● **Problem to work on**:
For each line of the data below that holds "wiper", copy the line.
── The records
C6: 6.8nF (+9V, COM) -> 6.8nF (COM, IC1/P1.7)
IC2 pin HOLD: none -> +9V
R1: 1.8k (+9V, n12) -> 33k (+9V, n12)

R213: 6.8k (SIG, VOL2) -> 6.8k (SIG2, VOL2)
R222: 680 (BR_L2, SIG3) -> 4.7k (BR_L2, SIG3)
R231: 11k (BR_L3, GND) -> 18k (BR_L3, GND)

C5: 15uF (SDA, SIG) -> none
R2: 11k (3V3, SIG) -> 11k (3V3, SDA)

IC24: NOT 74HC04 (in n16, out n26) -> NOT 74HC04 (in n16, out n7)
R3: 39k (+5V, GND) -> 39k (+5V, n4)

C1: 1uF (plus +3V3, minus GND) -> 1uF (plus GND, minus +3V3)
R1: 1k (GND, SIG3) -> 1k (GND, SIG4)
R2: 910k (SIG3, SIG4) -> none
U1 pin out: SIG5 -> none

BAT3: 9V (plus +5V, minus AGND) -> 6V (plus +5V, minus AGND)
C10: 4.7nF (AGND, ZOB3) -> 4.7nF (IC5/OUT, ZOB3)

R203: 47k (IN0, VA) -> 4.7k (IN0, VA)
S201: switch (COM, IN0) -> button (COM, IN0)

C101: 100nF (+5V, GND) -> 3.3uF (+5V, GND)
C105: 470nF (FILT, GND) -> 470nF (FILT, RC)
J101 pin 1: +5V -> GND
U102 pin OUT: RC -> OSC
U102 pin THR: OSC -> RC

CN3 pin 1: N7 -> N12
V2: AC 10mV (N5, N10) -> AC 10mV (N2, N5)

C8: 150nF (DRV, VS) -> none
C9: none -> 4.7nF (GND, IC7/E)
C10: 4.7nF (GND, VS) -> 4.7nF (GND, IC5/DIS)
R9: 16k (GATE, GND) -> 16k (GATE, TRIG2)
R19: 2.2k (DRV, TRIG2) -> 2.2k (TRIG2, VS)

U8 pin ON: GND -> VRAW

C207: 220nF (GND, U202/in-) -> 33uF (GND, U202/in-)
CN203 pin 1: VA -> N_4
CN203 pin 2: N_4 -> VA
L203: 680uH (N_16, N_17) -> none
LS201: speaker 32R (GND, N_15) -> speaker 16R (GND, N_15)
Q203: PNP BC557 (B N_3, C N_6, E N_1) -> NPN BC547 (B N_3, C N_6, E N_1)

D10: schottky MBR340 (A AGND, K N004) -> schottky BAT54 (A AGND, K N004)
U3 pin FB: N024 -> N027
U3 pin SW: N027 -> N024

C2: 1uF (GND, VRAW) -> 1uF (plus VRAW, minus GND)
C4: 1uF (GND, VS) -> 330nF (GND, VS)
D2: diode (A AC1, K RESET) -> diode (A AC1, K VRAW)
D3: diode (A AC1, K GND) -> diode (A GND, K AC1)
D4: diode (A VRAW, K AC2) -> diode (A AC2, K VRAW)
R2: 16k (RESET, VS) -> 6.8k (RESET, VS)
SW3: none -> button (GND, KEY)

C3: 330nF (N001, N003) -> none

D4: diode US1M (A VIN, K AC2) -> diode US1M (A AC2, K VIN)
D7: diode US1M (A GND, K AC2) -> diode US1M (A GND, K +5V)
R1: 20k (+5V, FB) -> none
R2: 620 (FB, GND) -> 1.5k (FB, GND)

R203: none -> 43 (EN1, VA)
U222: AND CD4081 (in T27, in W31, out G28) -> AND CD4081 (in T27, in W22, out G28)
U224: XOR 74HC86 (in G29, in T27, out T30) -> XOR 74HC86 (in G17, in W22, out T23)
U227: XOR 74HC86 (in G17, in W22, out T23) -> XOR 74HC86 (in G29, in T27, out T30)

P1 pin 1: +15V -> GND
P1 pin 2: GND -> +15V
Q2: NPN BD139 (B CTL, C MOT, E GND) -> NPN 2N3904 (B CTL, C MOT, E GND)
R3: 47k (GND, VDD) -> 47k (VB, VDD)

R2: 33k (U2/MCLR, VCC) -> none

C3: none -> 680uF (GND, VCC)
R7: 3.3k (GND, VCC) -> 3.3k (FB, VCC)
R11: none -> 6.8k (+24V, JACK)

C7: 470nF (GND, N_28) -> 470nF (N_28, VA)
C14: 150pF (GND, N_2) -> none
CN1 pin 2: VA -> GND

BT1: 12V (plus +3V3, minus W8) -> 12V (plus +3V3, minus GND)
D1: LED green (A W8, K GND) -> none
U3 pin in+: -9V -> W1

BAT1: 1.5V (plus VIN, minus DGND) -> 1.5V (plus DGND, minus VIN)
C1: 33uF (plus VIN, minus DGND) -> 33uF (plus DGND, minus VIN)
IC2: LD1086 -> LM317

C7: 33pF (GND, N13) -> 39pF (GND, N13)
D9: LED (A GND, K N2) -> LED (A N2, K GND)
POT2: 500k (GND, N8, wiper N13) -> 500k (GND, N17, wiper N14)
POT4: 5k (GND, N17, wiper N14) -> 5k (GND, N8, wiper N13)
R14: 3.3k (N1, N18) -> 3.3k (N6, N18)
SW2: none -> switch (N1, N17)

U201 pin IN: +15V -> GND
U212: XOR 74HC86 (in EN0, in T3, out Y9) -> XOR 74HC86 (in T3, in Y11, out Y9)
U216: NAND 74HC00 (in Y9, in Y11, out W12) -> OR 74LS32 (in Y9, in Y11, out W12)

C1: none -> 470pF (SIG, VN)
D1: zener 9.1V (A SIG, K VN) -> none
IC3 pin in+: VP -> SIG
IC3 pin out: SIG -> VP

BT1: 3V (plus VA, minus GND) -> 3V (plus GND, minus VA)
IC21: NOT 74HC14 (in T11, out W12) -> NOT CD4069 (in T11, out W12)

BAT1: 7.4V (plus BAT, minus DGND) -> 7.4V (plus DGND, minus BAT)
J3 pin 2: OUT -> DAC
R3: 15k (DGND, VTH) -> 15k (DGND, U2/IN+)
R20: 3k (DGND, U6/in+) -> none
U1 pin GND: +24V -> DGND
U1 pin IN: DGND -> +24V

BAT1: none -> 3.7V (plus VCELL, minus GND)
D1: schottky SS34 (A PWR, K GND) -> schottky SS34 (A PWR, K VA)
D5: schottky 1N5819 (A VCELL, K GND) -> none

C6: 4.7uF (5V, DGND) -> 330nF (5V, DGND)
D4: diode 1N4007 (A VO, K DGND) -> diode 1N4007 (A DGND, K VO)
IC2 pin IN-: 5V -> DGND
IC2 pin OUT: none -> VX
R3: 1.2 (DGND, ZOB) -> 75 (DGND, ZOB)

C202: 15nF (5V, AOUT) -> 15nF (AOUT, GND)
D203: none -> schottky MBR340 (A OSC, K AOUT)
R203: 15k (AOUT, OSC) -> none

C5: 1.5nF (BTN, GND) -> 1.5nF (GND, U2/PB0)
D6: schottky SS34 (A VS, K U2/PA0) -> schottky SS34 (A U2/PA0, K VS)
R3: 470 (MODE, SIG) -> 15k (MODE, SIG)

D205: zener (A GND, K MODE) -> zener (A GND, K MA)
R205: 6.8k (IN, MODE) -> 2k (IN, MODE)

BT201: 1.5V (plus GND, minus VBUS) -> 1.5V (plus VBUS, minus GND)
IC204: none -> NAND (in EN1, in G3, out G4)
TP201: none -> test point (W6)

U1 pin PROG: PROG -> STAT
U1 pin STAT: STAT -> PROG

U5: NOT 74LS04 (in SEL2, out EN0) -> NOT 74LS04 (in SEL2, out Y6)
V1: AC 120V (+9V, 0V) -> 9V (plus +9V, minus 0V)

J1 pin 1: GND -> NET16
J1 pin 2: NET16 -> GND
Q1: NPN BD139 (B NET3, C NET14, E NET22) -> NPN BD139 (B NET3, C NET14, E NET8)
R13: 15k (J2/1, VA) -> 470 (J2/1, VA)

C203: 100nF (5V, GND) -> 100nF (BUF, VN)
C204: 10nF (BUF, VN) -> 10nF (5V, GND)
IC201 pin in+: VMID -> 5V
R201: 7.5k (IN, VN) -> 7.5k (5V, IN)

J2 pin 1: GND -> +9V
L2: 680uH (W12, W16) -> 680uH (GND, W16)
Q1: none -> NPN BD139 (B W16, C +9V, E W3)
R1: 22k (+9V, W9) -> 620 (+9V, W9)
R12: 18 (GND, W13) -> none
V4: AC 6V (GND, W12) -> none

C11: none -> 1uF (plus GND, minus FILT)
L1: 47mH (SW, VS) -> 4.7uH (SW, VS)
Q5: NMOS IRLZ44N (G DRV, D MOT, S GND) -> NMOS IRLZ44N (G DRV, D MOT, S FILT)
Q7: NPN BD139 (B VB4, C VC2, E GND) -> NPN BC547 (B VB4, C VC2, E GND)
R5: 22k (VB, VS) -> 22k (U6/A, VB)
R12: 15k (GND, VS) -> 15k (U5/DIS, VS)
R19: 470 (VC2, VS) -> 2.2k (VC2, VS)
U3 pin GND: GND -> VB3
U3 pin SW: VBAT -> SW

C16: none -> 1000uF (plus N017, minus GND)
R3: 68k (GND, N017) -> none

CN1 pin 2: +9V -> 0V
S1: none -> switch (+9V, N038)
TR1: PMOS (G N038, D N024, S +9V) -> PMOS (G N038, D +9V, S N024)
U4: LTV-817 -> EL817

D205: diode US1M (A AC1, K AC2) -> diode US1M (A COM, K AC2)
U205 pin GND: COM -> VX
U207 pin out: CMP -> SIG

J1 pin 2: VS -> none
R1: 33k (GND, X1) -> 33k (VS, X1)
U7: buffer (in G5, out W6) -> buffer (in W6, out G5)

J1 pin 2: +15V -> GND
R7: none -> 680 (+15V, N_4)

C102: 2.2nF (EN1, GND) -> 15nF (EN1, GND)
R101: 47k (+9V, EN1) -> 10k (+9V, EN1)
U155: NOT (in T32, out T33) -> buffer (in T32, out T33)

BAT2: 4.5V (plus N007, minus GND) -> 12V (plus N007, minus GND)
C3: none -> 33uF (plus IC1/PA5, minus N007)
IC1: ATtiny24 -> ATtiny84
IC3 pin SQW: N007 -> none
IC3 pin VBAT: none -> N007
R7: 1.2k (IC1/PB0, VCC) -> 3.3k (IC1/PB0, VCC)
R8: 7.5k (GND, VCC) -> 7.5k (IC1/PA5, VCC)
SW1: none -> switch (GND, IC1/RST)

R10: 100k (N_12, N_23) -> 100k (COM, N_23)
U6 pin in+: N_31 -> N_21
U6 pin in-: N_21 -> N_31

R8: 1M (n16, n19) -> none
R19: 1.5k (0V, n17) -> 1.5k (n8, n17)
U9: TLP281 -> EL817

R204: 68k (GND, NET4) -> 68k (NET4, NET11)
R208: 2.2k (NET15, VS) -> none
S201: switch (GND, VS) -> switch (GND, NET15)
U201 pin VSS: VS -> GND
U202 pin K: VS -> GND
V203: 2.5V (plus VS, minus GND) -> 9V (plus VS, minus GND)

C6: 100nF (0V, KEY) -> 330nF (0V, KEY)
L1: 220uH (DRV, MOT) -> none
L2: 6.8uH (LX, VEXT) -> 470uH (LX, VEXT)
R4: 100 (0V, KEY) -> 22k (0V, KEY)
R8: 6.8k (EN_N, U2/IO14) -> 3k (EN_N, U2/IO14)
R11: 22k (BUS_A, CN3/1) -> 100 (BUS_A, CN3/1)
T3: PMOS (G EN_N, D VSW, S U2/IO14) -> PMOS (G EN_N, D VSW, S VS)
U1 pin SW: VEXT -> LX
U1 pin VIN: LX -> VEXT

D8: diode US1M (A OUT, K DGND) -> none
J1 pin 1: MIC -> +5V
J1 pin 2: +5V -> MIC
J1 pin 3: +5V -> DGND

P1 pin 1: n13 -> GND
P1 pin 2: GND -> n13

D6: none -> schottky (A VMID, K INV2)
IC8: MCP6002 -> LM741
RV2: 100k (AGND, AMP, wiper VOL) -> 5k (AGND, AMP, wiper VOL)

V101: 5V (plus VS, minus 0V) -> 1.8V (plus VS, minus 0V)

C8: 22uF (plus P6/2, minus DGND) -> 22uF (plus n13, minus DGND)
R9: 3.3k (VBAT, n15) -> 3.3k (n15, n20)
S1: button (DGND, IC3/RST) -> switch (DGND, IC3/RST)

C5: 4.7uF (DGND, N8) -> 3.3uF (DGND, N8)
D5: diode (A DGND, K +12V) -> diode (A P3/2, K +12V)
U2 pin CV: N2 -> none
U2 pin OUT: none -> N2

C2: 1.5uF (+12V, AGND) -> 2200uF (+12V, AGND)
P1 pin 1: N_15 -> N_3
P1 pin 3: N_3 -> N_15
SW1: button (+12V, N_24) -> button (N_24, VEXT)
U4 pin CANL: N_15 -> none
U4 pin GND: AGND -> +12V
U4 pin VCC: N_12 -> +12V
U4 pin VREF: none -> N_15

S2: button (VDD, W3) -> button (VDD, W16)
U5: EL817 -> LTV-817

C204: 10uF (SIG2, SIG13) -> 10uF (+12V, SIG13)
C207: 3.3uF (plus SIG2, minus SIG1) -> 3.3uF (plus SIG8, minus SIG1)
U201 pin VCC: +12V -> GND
────
● **Written response**:
POT2: 500k (GND, N8, wiper N13) -> 500k (GND, N17, wiper N14)
POT4: 5k (GND, N17, wiper N14) -> 5k (GND, N8, wiper N13)
RV2: 100k (AGND, AMP, wiper VOL) -> 5k (AGND, AMP, wiper VOL)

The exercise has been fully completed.